(What to work on) From the line that contains "U102 pin QC: none -> U101/PA1" through the last line of the data, copy everything exactly and nothing else, omitting the pictures.
——
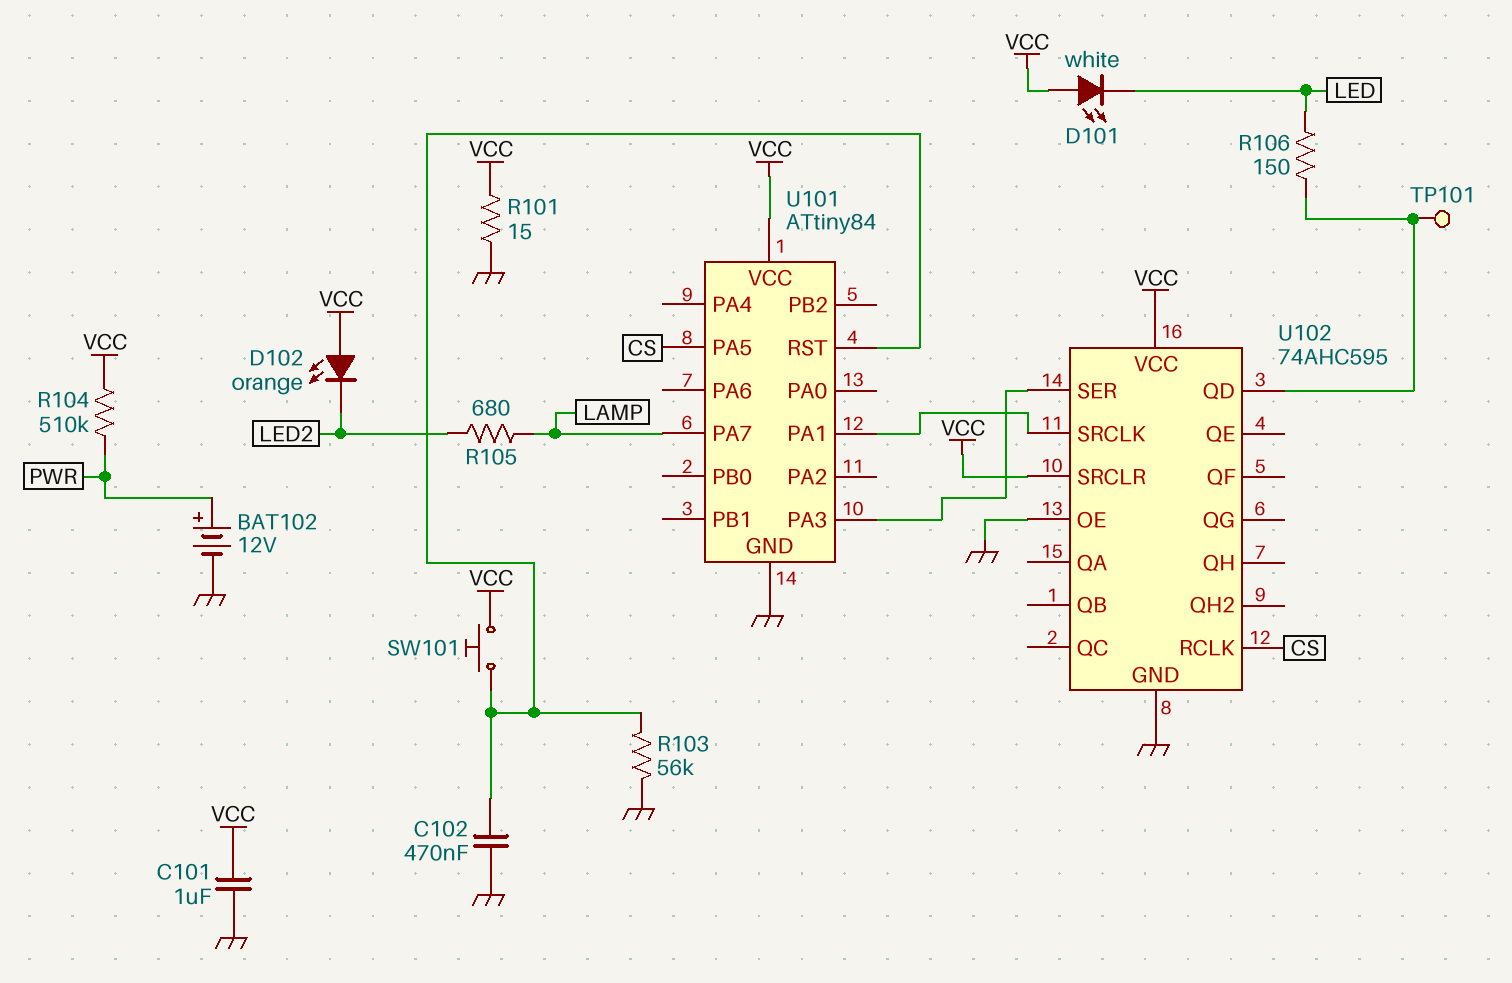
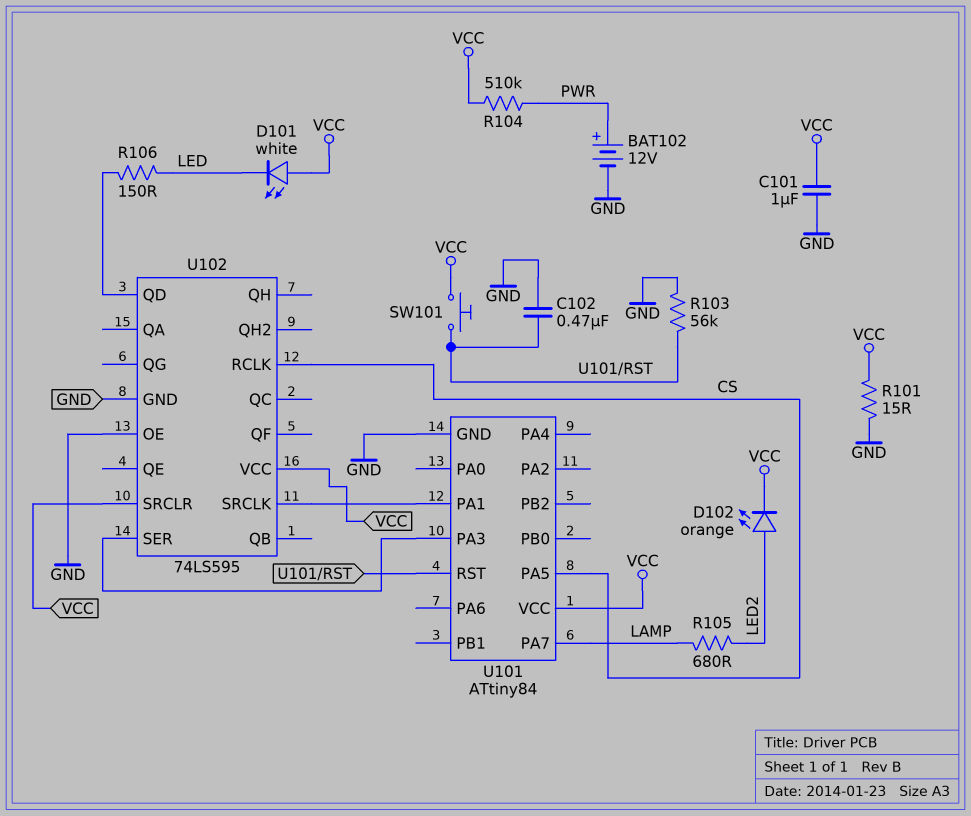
D102: LED orange (A VCC, K LED2) -> LED orange (A LED2, K VCC)
TP101: test point (U102/QD) -> none
U102: 74AHC595 -> 74LS595

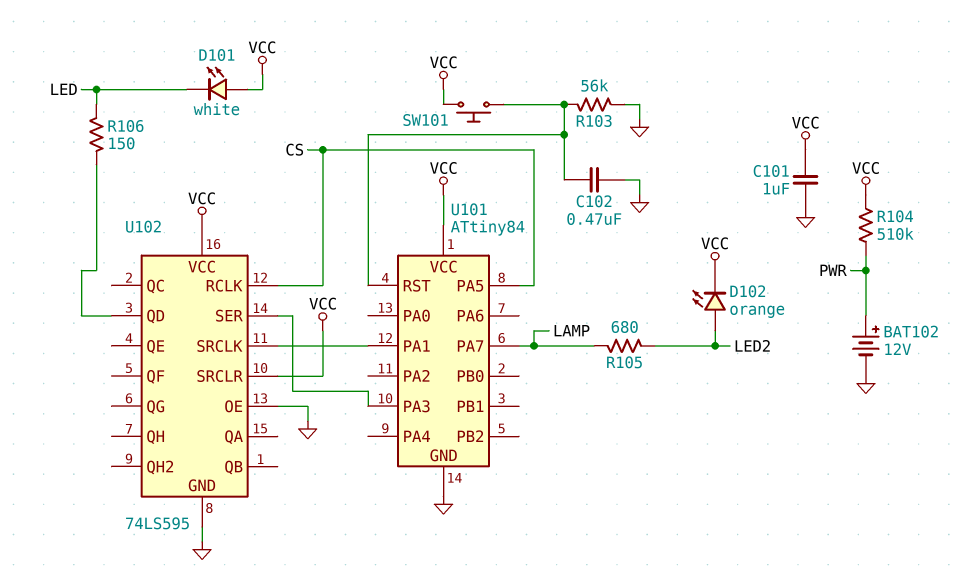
R101: 15 (GND, VCC) -> none

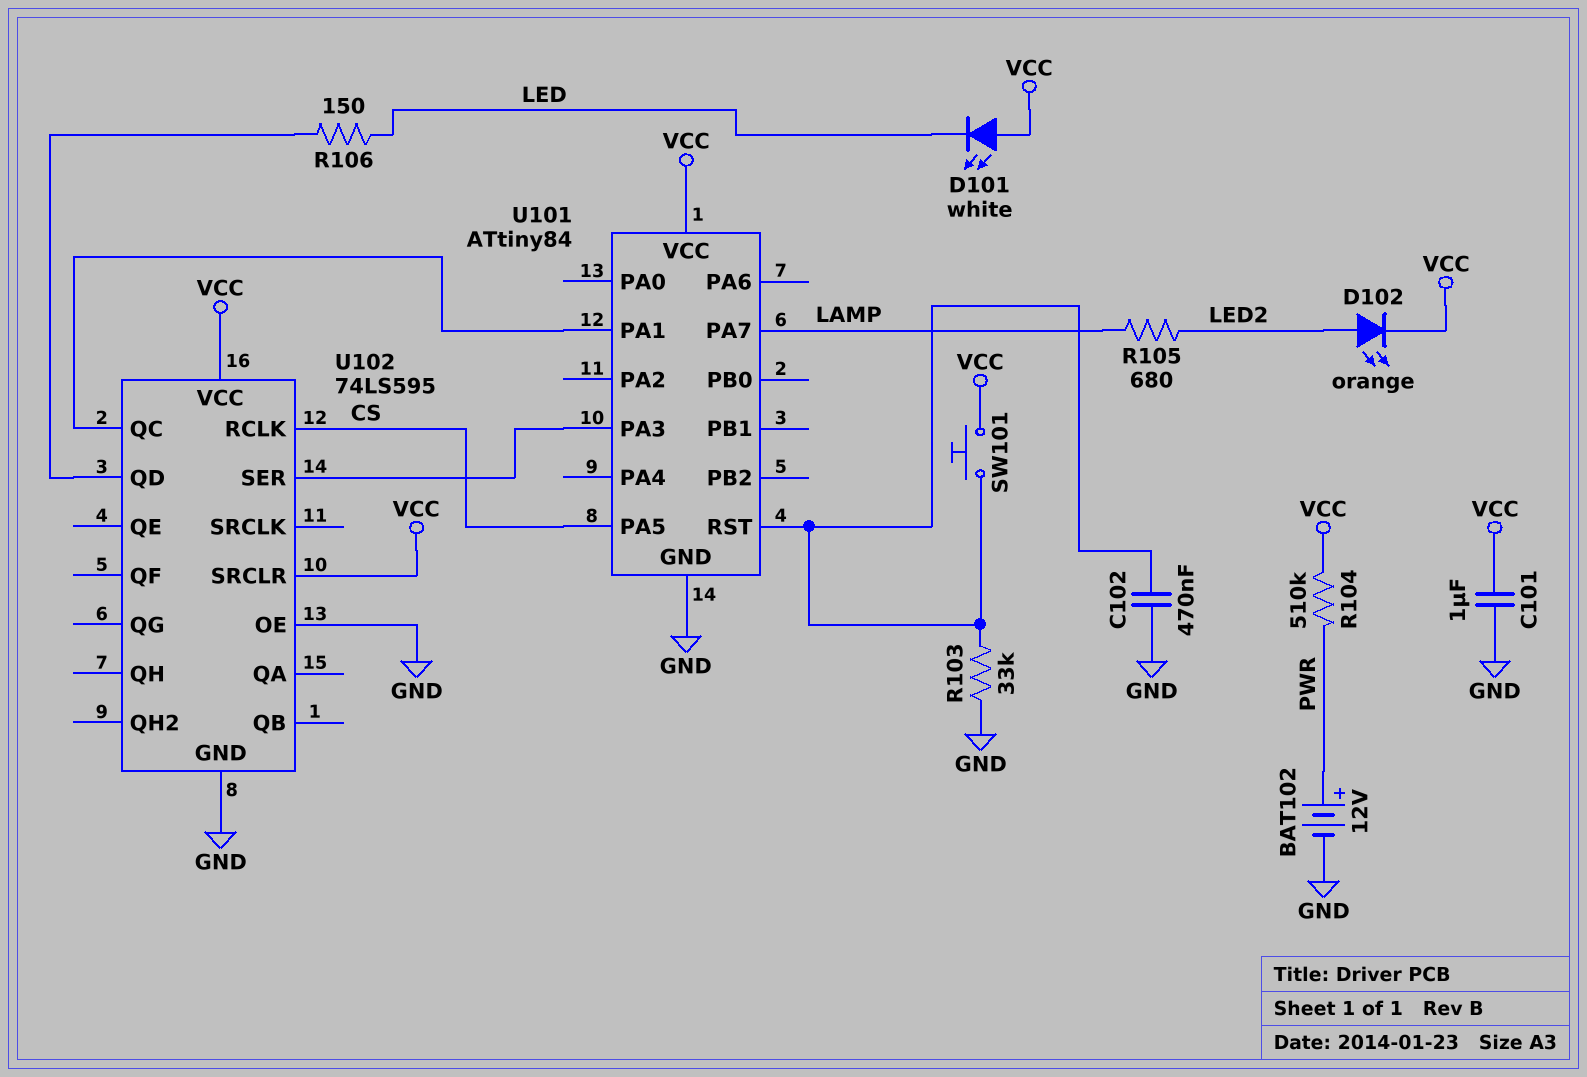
R103: 56k (GND, U101/RST) -> 33k (GND, U101/RST)
U102 pin QC: none -> U101/PA1
U102 pin SRCLK: U101/PA1 -> none

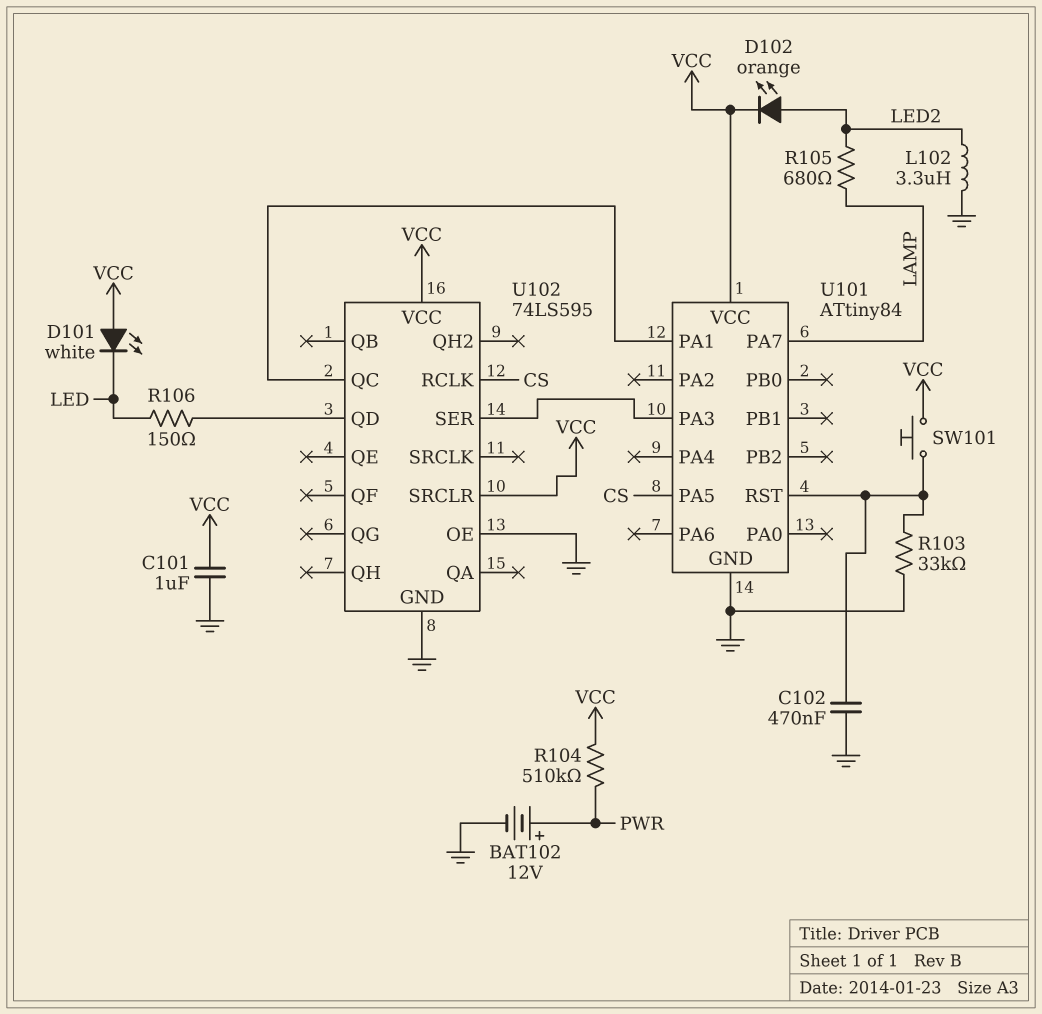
L102: none -> 3.3uH (GND, LED2)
——
(Solution to this exercise)
U102 pin QC: none -> U101/PA1
U102 pin SRCLK: U101/PA1 -> none

L102: none -> 3.3uH (GND, LED2)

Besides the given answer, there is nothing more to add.